** Opening SUPPLIED ENTRIES block **
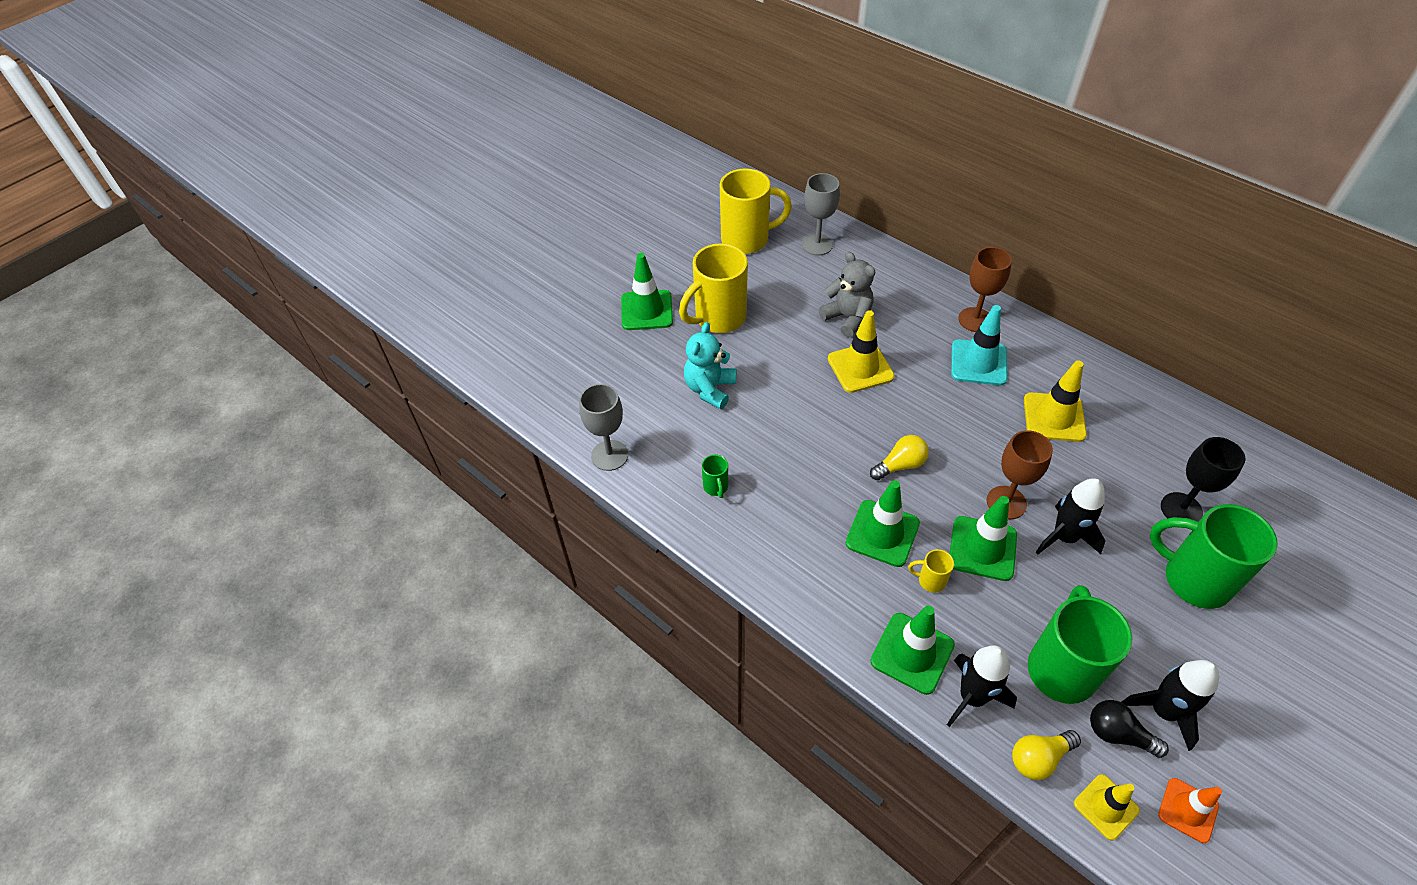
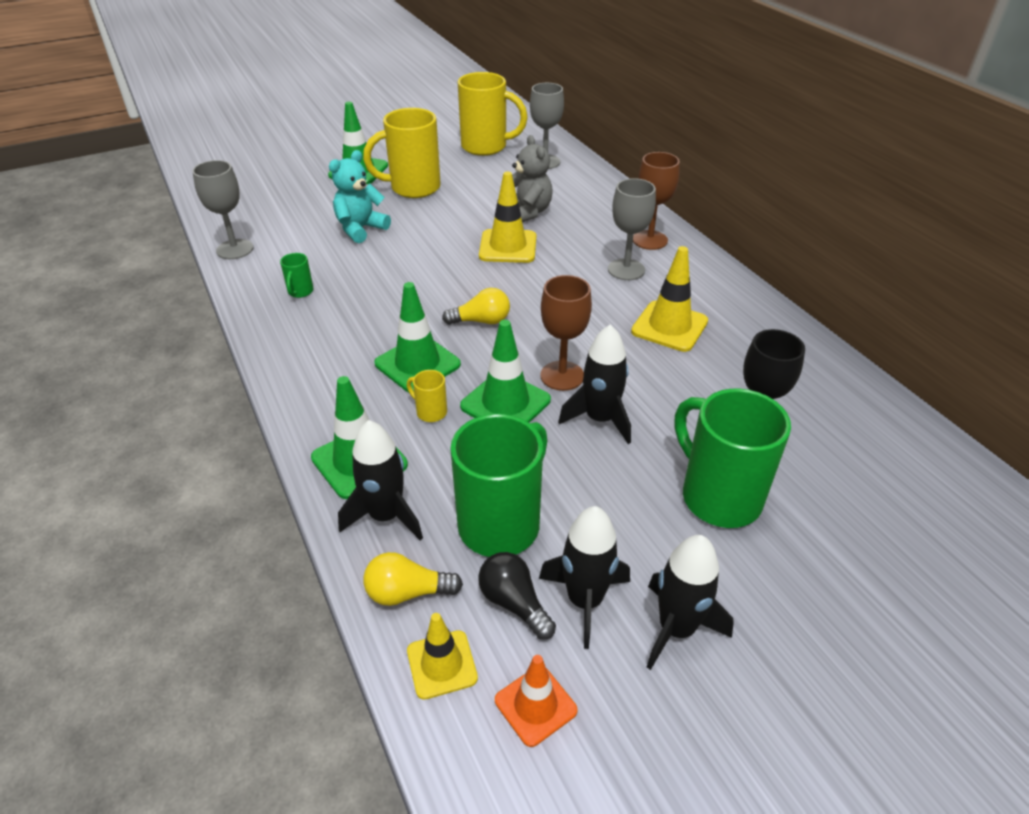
camera: 20 degrees right, 10 degrees down
turquoise traffic cone [951,305,1008,386] -> grey goblet [608,178,656,280]
none -> black rocket [647,535,734,670]

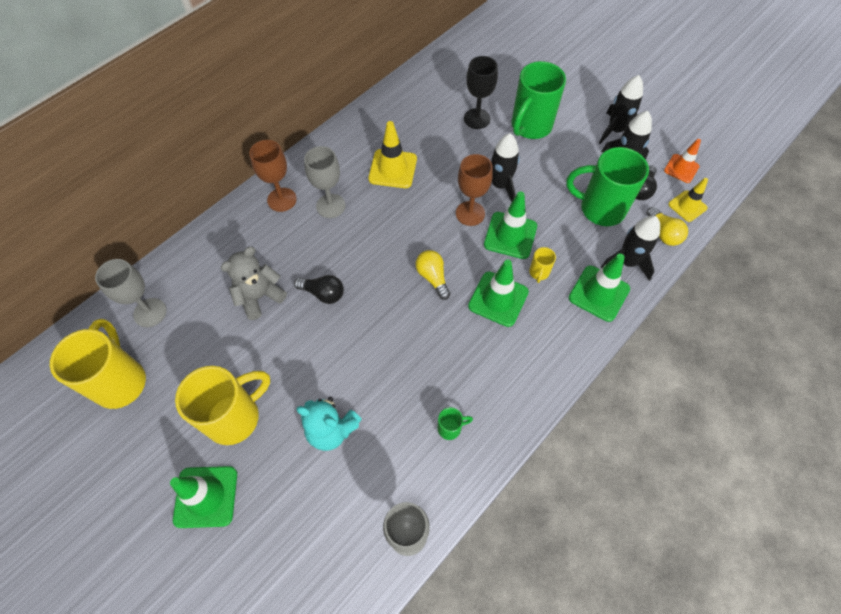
camera: 110 degrees left, 20 degrees up
yellow mug [363,108,441,198] -> yellow mug turned 90 degrees counterclockwise [175,366,270,445]
yellow traffic cone [479,172,536,263] -> black light bulb [294,275,344,304]

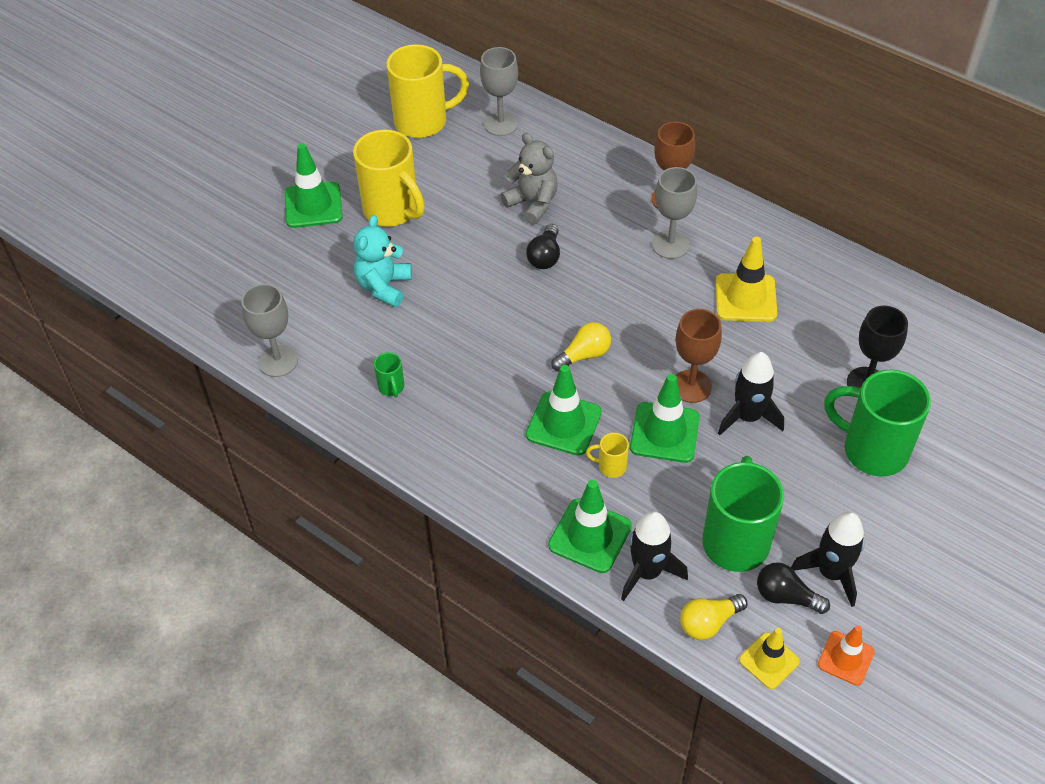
camera: 85 degrees right, 10 degrees down
black rocket [599,75,643,144] -> none

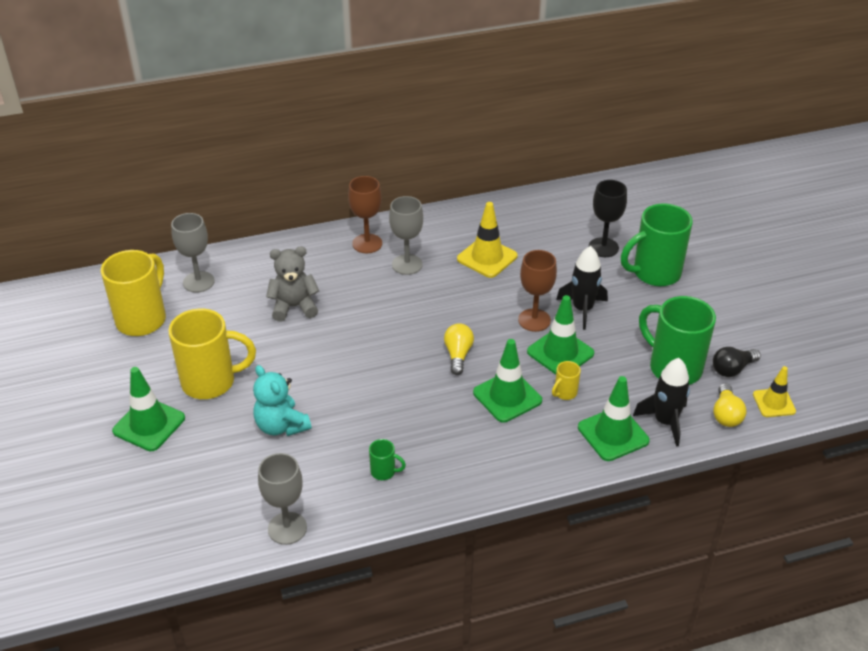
camera: 55 degrees left, 10 degrees down
black light bulb [526,224,560,269] -> none
black rocket [791,512,864,607] -> none
orange traffic cone [818,625,875,686] -> none

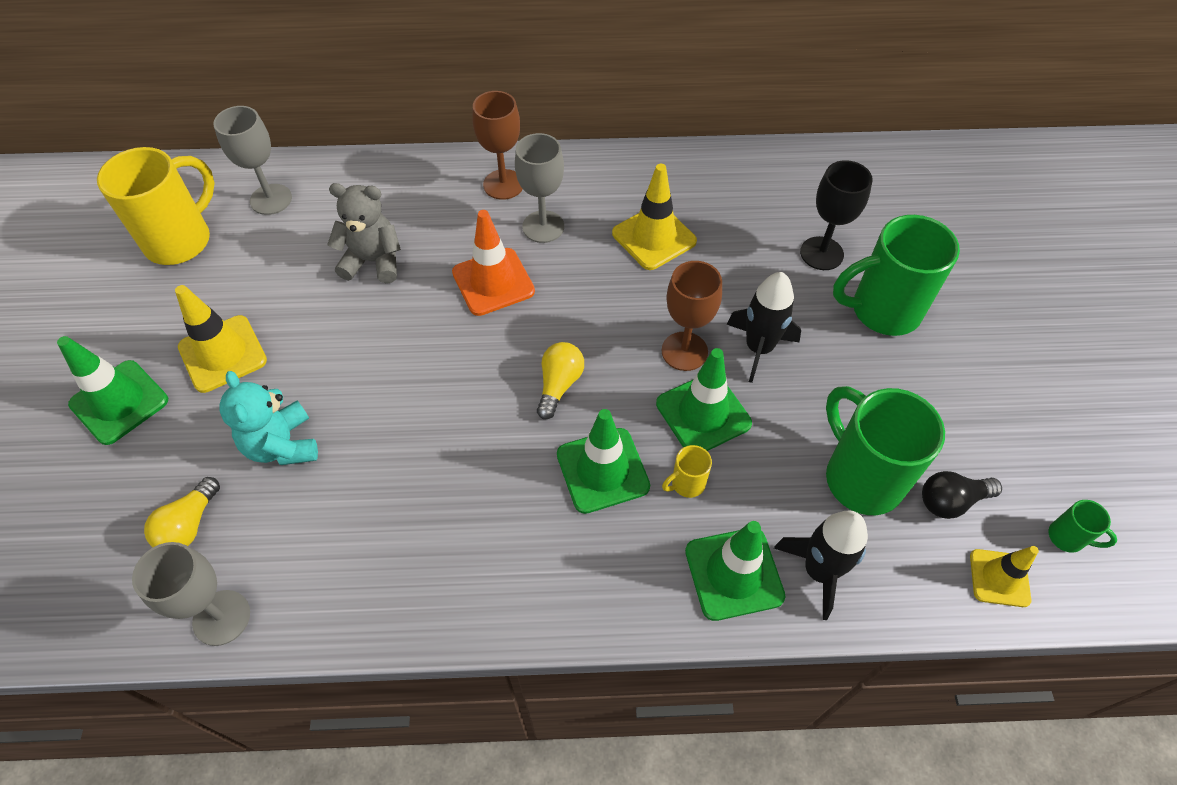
camera: 15 degrees right, 15 degrees up
yellow mug [168,309,256,399] -> yellow traffic cone [175,285,267,393]
green mug [369,439,406,480] -> green mug moved to [1048,500,1117,553]
yellow light bulb [713,383,747,427] -> yellow light bulb moved to [144,477,220,547]
none -> orange traffic cone [452,210,535,316]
** Closing SUPPLIED ENTRIES block **
Write out the material above exactly; no pictures.

**ANSWER:**
camera: 20 degrees right, 10 degrees down
turquoise traffic cone [951,305,1008,386] -> grey goblet [608,178,656,280]
none -> black rocket [647,535,734,670]

camera: 110 degrees left, 20 degrees up
yellow mug [363,108,441,198] -> yellow mug turned 90 degrees counterclockwise [175,366,270,445]
yellow traffic cone [479,172,536,263] -> black light bulb [294,275,344,304]

camera: 85 degrees right, 10 degrees down
black rocket [599,75,643,144] -> none

camera: 55 degrees left, 10 degrees down
black light bulb [526,224,560,269] -> none
black rocket [791,512,864,607] -> none
orange traffic cone [818,625,875,686] -> none

camera: 15 degrees right, 15 degrees up
yellow mug [168,309,256,399] -> yellow traffic cone [175,285,267,393]
green mug [369,439,406,480] -> green mug moved to [1048,500,1117,553]
yellow light bulb [713,383,747,427] -> yellow light bulb moved to [144,477,220,547]
none -> orange traffic cone [452,210,535,316]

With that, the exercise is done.